■ Problem requirements
Your response should consist of the full data, set down exactly.

■ Data provided
• • •

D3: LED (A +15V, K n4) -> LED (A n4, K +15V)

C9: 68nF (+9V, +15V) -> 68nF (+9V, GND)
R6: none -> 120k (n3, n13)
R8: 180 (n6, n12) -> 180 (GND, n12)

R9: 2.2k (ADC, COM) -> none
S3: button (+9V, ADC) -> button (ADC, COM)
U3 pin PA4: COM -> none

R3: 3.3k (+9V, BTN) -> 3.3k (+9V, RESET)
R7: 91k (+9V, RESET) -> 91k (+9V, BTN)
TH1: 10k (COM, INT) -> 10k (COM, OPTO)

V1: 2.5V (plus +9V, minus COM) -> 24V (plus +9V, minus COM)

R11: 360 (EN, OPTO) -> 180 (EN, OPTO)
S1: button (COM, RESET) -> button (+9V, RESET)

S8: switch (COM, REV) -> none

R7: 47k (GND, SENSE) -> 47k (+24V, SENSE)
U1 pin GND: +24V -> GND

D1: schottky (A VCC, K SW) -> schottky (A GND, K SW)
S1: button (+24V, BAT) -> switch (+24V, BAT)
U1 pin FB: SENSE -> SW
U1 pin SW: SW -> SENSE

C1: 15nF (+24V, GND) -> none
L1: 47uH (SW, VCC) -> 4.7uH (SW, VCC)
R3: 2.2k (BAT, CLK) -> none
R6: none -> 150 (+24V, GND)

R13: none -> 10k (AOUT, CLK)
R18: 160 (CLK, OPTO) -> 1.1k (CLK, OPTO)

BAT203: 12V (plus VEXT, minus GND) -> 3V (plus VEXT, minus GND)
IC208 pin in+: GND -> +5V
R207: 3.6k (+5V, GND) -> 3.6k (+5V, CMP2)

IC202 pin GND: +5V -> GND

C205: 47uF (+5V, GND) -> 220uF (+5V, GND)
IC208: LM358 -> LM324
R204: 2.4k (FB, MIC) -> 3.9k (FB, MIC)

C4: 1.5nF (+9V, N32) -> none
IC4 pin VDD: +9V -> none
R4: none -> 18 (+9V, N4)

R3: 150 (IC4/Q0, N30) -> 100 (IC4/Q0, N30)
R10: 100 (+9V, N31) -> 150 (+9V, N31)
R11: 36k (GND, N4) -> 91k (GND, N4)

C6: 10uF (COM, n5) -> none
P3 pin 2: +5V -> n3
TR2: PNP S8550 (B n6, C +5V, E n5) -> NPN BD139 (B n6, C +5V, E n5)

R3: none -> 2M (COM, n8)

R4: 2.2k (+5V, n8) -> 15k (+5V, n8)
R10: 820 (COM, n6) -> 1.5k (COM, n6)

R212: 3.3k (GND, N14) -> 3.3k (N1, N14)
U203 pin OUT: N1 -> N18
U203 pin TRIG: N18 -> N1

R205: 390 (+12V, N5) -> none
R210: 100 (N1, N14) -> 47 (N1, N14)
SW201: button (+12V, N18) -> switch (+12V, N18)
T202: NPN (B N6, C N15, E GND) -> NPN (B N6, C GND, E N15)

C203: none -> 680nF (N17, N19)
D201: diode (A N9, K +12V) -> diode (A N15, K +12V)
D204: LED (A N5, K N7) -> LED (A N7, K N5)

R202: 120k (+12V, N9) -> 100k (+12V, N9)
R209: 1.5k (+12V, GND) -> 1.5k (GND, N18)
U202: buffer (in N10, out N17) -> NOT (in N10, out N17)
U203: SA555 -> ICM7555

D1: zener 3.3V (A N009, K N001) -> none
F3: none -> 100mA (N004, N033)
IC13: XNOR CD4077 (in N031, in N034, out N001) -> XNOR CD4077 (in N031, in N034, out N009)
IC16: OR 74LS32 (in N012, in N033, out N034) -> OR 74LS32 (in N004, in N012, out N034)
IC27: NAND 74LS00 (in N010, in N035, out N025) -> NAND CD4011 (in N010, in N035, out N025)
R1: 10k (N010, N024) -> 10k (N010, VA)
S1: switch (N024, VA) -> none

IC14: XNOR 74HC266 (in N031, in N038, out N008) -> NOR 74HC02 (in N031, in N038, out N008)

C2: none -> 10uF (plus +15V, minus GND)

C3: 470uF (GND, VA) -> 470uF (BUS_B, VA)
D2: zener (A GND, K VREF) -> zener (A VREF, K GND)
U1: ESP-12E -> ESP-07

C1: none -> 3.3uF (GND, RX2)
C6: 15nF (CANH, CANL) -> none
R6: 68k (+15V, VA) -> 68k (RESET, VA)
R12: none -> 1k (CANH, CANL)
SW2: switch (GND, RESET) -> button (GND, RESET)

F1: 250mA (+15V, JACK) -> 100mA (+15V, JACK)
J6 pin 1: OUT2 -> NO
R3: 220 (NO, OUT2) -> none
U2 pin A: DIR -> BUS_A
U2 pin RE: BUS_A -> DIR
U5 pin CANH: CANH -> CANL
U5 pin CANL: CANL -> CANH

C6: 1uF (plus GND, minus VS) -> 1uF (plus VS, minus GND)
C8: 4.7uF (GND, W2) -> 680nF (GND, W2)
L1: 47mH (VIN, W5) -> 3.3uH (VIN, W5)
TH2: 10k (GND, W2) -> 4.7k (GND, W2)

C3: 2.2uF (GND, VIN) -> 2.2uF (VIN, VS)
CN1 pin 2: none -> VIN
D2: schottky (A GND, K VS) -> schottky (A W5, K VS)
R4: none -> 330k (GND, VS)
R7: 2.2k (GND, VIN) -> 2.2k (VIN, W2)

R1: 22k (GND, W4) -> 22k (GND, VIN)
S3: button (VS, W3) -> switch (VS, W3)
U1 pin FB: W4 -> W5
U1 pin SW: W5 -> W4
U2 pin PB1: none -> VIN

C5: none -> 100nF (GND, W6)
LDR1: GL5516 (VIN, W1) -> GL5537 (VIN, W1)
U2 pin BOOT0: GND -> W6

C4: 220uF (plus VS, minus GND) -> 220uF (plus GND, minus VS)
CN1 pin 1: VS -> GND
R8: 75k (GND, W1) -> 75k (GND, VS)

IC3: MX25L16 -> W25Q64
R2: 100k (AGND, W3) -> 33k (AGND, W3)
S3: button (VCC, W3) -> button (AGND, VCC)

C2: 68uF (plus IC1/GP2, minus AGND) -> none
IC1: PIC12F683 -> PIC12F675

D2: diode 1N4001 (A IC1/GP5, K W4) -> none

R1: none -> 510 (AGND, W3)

• • •

■ Exercise solution
D3: LED (A +15V, K n4) -> LED (A n4, K +15V)

C9: 68nF (+9V, +15V) -> 68nF (+9V, GND)
R6: none -> 120k (n3, n13)
R8: 180 (n6, n12) -> 180 (GND, n12)

R9: 2.2k (ADC, COM) -> none
S3: button (+9V, ADC) -> button (ADC, COM)
U3 pin PA4: COM -> none

R3: 3.3k (+9V, BTN) -> 3.3k (+9V, RESET)
R7: 91k (+9V, RESET) -> 91k (+9V, BTN)
TH1: 10k (COM, INT) -> 10k (COM, OPTO)

V1: 2.5V (plus +9V, minus COM) -> 24V (plus +9V, minus COM)

R11: 360 (EN, OPTO) -> 180 (EN, OPTO)
S1: button (COM, RESET) -> button (+9V, RESET)

S8: switch (COM, REV) -> none

R7: 47k (GND, SENSE) -> 47k (+24V, SENSE)
U1 pin GND: +24V -> GND

D1: schottky (A VCC, K SW) -> schottky (A GND, K SW)
S1: button (+24V, BAT) -> switch (+24V, BAT)
U1 pin FB: SENSE -> SW
U1 pin SW: SW -> SENSE

C1: 15nF (+24V, GND) -> none
L1: 47uH (SW, VCC) -> 4.7uH (SW, VCC)
R3: 2.2k (BAT, CLK) -> none
R6: none -> 150 (+24V, GND)

R13: none -> 10k (AOUT, CLK)
R18: 160 (CLK, OPTO) -> 1.1k (CLK, OPTO)

BAT203: 12V (plus VEXT, minus GND) -> 3V (plus VEXT, minus GND)
IC208 pin in+: GND -> +5V
R207: 3.6k (+5V, GND) -> 3.6k (+5V, CMP2)

IC202 pin GND: +5V -> GND

C205: 47uF (+5V, GND) -> 220uF (+5V, GND)
IC208: LM358 -> LM324
R204: 2.4k (FB, MIC) -> 3.9k (FB, MIC)

C4: 1.5nF (+9V, N32) -> none
IC4 pin VDD: +9V -> none
R4: none -> 18 (+9V, N4)

R3: 150 (IC4/Q0, N30) -> 100 (IC4/Q0, N30)
R10: 100 (+9V, N31) -> 150 (+9V, N31)
R11: 36k (GND, N4) -> 91k (GND, N4)

C6: 10uF (COM, n5) -> none
P3 pin 2: +5V -> n3
TR2: PNP S8550 (B n6, C +5V, E n5) -> NPN BD139 (B n6, C +5V, E n5)

R3: none -> 2M (COM, n8)

R4: 2.2k (+5V, n8) -> 15k (+5V, n8)
R10: 820 (COM, n6) -> 1.5k (COM, n6)

R212: 3.3k (GND, N14) -> 3.3k (N1, N14)
U203 pin OUT: N1 -> N18
U203 pin TRIG: N18 -> N1

R205: 390 (+12V, N5) -> none
R210: 100 (N1, N14) -> 47 (N1, N14)
SW201: button (+12V, N18) -> switch (+12V, N18)
T202: NPN (B N6, C N15, E GND) -> NPN (B N6, C GND, E N15)

C203: none -> 680nF (N17, N19)
D201: diode (A N9, K +12V) -> diode (A N15, K +12V)
D204: LED (A N5, K N7) -> LED (A N7, K N5)

R202: 120k (+12V, N9) -> 100k (+12V, N9)
R209: 1.5k (+12V, GND) -> 1.5k (GND, N18)
U202: buffer (in N10, out N17) -> NOT (in N10, out N17)
U203: SA555 -> ICM7555

D1: zener 3.3V (A N009, K N001) -> none
F3: none -> 100mA (N004, N033)
IC13: XNOR CD4077 (in N031, in N034, out N001) -> XNOR CD4077 (in N031, in N034, out N009)
IC16: OR 74LS32 (in N012, in N033, out N034) -> OR 74LS32 (in N004, in N012, out N034)
IC27: NAND 74LS00 (in N010, in N035, out N025) -> NAND CD4011 (in N010, in N035, out N025)
R1: 10k (N010, N024) -> 10k (N010, VA)
S1: switch (N024, VA) -> none

IC14: XNOR 74HC266 (in N031, in N038, out N008) -> NOR 74HC02 (in N031, in N038, out N008)

C2: none -> 10uF (plus +15V, minus GND)

C3: 470uF (GND, VA) -> 470uF (BUS_B, VA)
D2: zener (A GND, K VREF) -> zener (A VREF, K GND)
U1: ESP-12E -> ESP-07

C1: none -> 3.3uF (GND, RX2)
C6: 15nF (CANH, CANL) -> none
R6: 68k (+15V, VA) -> 68k (RESET, VA)
R12: none -> 1k (CANH, CANL)
SW2: switch (GND, RESET) -> button (GND, RESET)

F1: 250mA (+15V, JACK) -> 100mA (+15V, JACK)
J6 pin 1: OUT2 -> NO
R3: 220 (NO, OUT2) -> none
U2 pin A: DIR -> BUS_A
U2 pin RE: BUS_A -> DIR
U5 pin CANH: CANH -> CANL
U5 pin CANL: CANL -> CANH

C6: 1uF (plus GND, minus VS) -> 1uF (plus VS, minus GND)
C8: 4.7uF (GND, W2) -> 680nF (GND, W2)
L1: 47mH (VIN, W5) -> 3.3uH (VIN, W5)
TH2: 10k (GND, W2) -> 4.7k (GND, W2)

C3: 2.2uF (GND, VIN) -> 2.2uF (VIN, VS)
CN1 pin 2: none -> VIN
D2: schottky (A GND, K VS) -> schottky (A W5, K VS)
R4: none -> 330k (GND, VS)
R7: 2.2k (GND, VIN) -> 2.2k (VIN, W2)

R1: 22k (GND, W4) -> 22k (GND, VIN)
S3: button (VS, W3) -> switch (VS, W3)
U1 pin FB: W4 -> W5
U1 pin SW: W5 -> W4
U2 pin PB1: none -> VIN

C5: none -> 100nF (GND, W6)
LDR1: GL5516 (VIN, W1) -> GL5537 (VIN, W1)
U2 pin BOOT0: GND -> W6

C4: 220uF (plus VS, minus GND) -> 220uF (plus GND, minus VS)
CN1 pin 1: VS -> GND
R8: 75k (GND, W1) -> 75k (GND, VS)

IC3: MX25L16 -> W25Q64
R2: 100k (AGND, W3) -> 33k (AGND, W3)
S3: button (VCC, W3) -> button (AGND, VCC)

C2: 68uF (plus IC1/GP2, minus AGND) -> none
IC1: PIC12F683 -> PIC12F675

D2: diode 1N4001 (A IC1/GP5, K W4) -> none

R1: none -> 510 (AGND, W3)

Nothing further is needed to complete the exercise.